Data for processing »

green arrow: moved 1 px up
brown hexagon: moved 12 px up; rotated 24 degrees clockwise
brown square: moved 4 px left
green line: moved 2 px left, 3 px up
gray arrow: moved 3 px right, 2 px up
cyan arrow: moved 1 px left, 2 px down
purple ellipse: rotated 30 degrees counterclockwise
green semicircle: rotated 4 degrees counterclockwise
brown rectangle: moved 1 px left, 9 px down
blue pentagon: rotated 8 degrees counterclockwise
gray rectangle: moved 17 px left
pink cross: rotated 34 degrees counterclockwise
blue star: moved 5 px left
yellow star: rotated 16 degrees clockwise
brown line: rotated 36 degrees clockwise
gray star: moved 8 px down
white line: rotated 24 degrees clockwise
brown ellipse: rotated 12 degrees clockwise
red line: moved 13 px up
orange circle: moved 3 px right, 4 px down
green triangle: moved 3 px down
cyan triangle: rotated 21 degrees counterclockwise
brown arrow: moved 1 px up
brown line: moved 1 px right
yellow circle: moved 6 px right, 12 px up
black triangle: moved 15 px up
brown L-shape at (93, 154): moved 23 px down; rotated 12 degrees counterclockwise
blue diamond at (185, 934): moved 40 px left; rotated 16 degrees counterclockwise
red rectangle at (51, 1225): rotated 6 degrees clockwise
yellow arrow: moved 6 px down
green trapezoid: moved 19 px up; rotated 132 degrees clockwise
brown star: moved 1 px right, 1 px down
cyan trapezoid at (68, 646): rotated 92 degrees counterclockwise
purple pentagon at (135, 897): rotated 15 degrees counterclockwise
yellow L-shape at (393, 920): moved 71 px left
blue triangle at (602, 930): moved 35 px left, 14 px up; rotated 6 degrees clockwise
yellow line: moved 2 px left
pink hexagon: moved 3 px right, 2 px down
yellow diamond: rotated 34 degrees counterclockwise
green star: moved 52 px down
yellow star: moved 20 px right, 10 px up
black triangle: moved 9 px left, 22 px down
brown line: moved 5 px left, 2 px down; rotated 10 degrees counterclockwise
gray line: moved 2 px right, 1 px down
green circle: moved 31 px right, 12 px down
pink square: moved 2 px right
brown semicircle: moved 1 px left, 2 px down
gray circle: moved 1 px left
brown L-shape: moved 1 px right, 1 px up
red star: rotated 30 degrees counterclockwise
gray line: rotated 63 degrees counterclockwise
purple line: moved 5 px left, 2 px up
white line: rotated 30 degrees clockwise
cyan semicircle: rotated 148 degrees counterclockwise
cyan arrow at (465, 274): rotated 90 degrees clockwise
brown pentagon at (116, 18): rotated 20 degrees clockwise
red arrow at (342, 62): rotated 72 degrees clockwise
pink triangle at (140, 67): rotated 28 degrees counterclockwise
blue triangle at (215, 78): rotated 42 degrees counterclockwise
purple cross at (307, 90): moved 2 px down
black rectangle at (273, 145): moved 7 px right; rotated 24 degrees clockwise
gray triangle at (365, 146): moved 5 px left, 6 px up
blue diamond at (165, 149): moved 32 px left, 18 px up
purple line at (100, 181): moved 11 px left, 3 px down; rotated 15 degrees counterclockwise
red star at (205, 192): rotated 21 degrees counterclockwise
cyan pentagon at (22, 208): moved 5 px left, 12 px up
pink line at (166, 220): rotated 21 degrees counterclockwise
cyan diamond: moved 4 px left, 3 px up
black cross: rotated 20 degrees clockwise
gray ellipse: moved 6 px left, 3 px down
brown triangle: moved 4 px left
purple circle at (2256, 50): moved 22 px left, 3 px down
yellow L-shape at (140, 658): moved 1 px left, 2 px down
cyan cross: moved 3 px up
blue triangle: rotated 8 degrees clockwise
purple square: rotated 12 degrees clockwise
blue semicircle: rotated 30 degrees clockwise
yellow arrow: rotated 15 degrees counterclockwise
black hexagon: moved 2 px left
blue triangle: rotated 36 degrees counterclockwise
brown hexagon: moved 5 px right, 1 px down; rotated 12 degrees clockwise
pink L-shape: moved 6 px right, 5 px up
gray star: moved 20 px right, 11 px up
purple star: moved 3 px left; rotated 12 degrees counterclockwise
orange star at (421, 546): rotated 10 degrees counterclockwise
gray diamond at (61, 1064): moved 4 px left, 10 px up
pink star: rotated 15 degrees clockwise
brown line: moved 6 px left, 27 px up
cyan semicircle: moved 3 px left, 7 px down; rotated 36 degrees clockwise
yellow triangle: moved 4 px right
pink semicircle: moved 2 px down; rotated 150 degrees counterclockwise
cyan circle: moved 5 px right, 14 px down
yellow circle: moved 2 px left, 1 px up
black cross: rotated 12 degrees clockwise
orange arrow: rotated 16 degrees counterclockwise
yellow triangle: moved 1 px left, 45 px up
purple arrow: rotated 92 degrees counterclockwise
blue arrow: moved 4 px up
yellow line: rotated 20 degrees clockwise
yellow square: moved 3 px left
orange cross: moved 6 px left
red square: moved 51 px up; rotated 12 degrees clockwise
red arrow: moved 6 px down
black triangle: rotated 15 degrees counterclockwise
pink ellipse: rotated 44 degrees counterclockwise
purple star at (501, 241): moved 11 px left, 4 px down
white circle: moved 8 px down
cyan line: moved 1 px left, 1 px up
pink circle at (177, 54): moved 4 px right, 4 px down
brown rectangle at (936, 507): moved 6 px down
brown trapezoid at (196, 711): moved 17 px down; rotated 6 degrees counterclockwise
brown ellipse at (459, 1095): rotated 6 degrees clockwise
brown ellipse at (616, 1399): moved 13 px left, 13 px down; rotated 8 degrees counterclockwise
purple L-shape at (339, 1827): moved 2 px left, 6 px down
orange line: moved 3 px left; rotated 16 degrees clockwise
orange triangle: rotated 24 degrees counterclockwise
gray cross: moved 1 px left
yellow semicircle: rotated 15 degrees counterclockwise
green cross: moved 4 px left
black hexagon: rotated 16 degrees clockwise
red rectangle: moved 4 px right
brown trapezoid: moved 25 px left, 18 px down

What the exercise asks » Write down exactly the span of lines above from the one containing "brown line: moved 1 px right" to the one containing "green circle: moved 31 px right, 12 px down", both ends included.

Task response »
brown line: moved 1 px right
yellow circle: moved 6 px right, 12 px up
black triangle: moved 15 px up
brown L-shape at (93, 154): moved 23 px down; rotated 12 degrees counterclockwise
blue diamond at (185, 934): moved 40 px left; rotated 16 degrees counterclockwise
red rectangle at (51, 1225): rotated 6 degrees clockwise
yellow arrow: moved 6 px down
green trapezoid: moved 19 px up; rotated 132 degrees clockwise
brown star: moved 1 px right, 1 px down
cyan trapezoid at (68, 646): rotated 92 degrees counterclockwise
purple pentagon at (135, 897): rotated 15 degrees counterclockwise
yellow L-shape at (393, 920): moved 71 px left
blue triangle at (602, 930): moved 35 px left, 14 px up; rotated 6 degrees clockwise
yellow line: moved 2 px left
pink hexagon: moved 3 px right, 2 px down
yellow diamond: rotated 34 degrees counterclockwise
green star: moved 52 px down
yellow star: moved 20 px right, 10 px up
black triangle: moved 9 px left, 22 px down
brown line: moved 5 px left, 2 px down; rotated 10 degrees counterclockwise
gray line: moved 2 px right, 1 px down
green circle: moved 31 px right, 12 px down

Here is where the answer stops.